Image sequences with shape edits

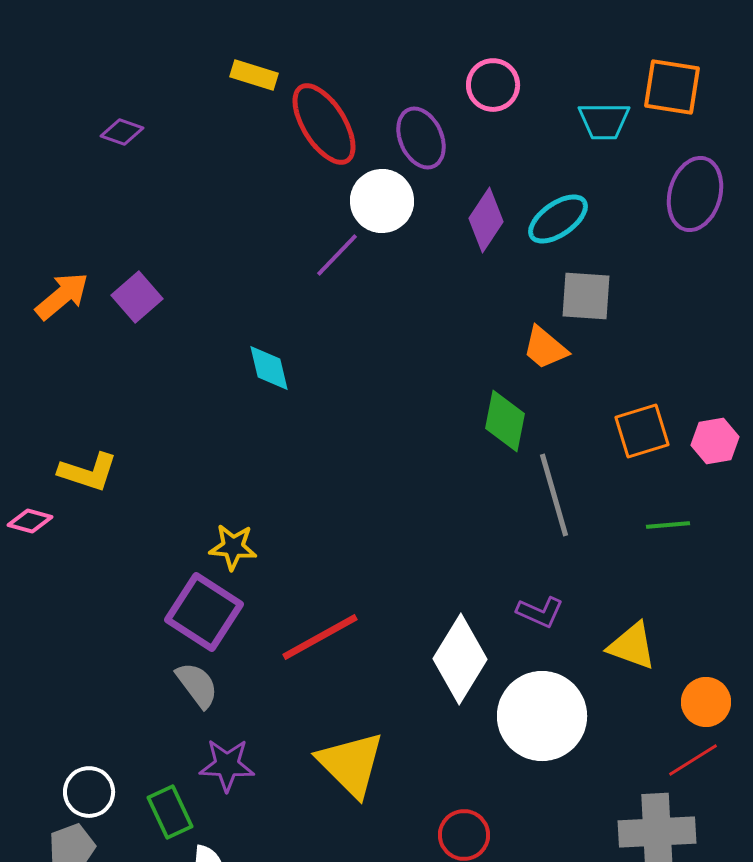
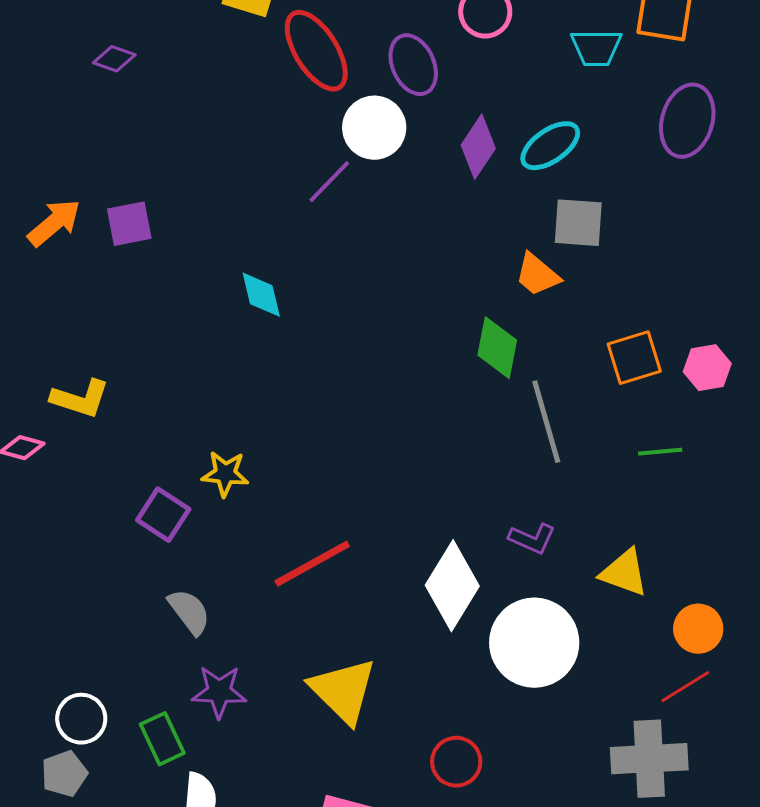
purple square: (137, 297) -> (129, 224), turned 30
purple square: (204, 612) -> (163, 515), moved, size x0.7

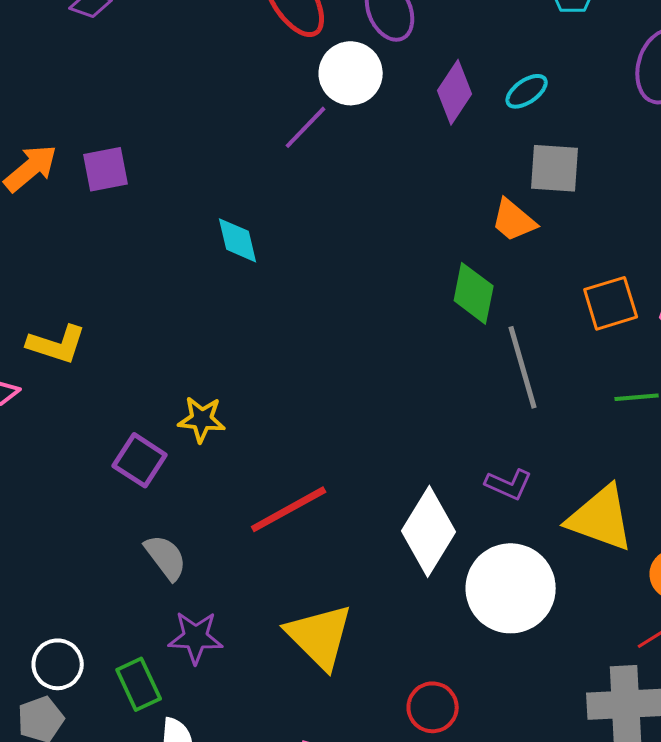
cyan ellipse: (550, 146) -> (527, 91), size x0.7
yellow triangle: (624, 573) -> (601, 518), size x1.4

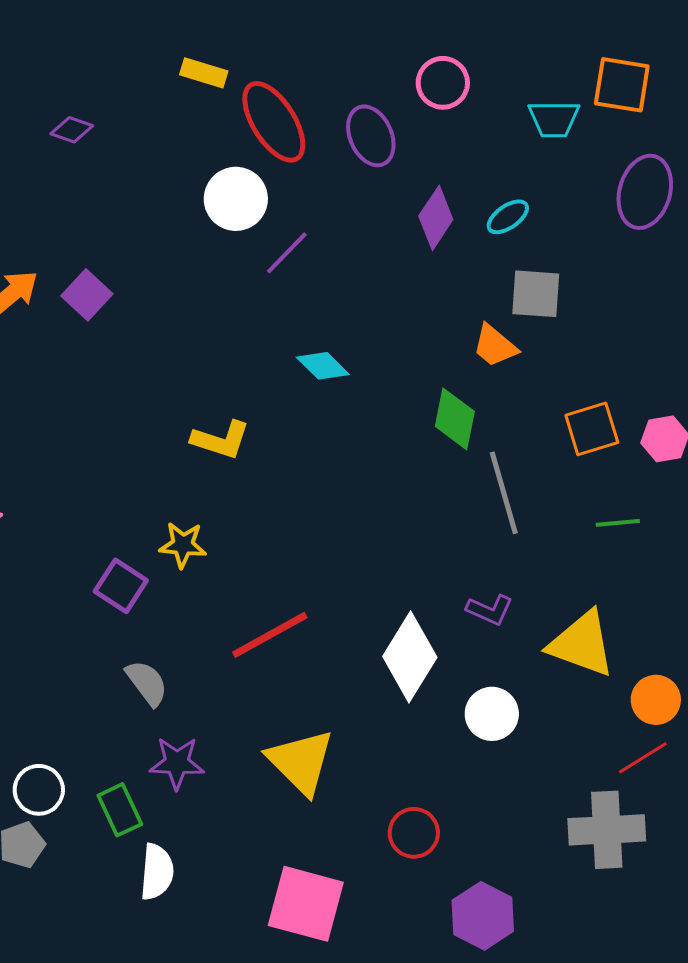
white circle: (351, 73) -> (236, 199), moved
purple square: (106, 169) -> (87, 295), turned -36
cyan diamond: (238, 240) -> (323, 366), moved, turned -32
yellow L-shape: (57, 344) -> (221, 440), moved
white circle: (511, 588) -> (492, 714), size x0.6

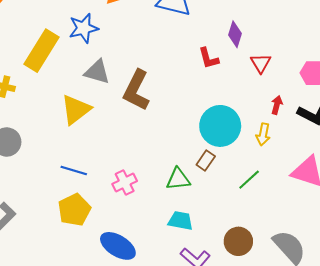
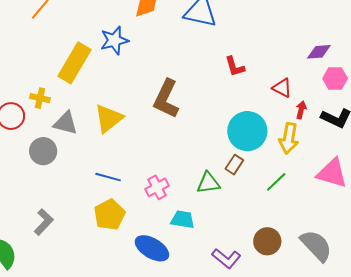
purple diamond: (235, 34) -> (319, 52), moved, turned 70
red triangle: (261, 63) -> (282, 88), moved, turned -30
gray triangle: (97, 72) -> (66, 123), moved
yellow arrow: (263, 134) -> (289, 138), size x1.4
cyan trapezoid: (181, 221) -> (183, 220), moved

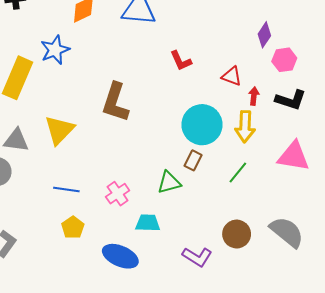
purple diamond: (319, 52) -> (264, 35), turned -45
yellow pentagon: (109, 215) -> (73, 228), size x0.7

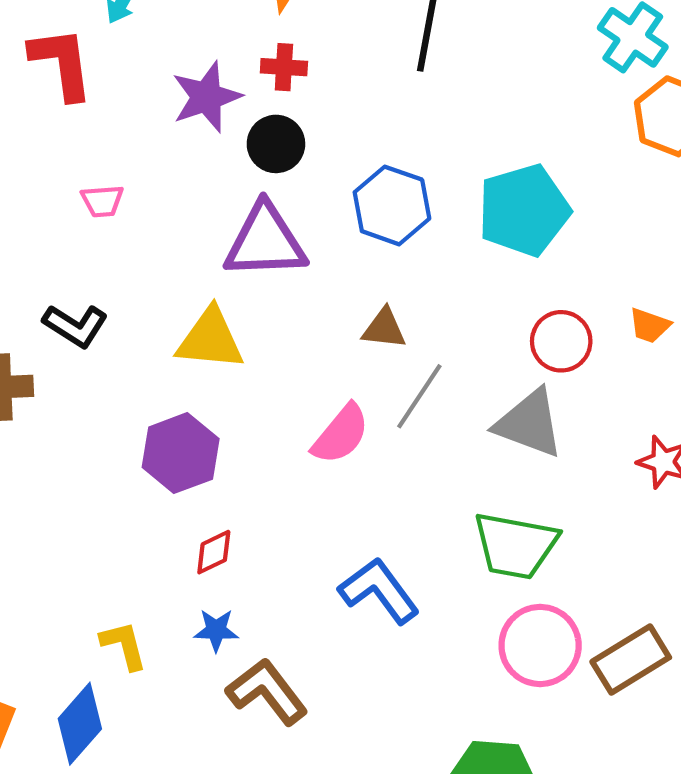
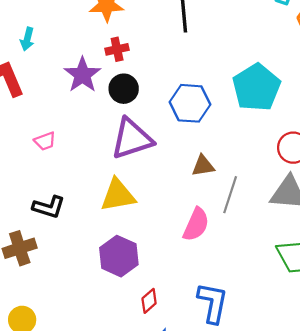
blue L-shape: (379, 591) -> (213, 303), moved, turned 63

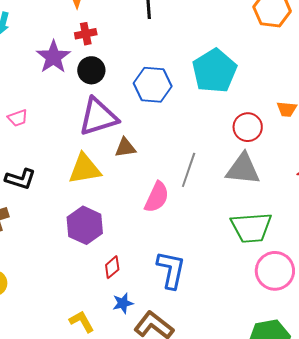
brown triangle: (203, 166) -> (125, 148), moved

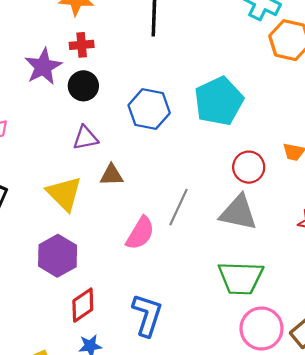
purple triangle: (98, 117) -> (85, 138), size x0.6
yellow triangle: (85, 169) -> (64, 194), turned 48
red diamond: (112, 267) -> (83, 305), size x1.4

• **EXERCISE GOAL**:
Each line from the one containing "yellow pentagon: (109, 215)" through the last line above should be retyped exactly, and no other line. Any picture is to be left out.

• **OUTPUT FOR THIS TASK**:
yellow pentagon: (109, 215) -> (73, 228), size x0.7

blue L-shape: (379, 591) -> (213, 303), moved, turned 63

brown triangle: (203, 166) -> (125, 148), moved

purple triangle: (98, 117) -> (85, 138), size x0.6
yellow triangle: (85, 169) -> (64, 194), turned 48
red diamond: (112, 267) -> (83, 305), size x1.4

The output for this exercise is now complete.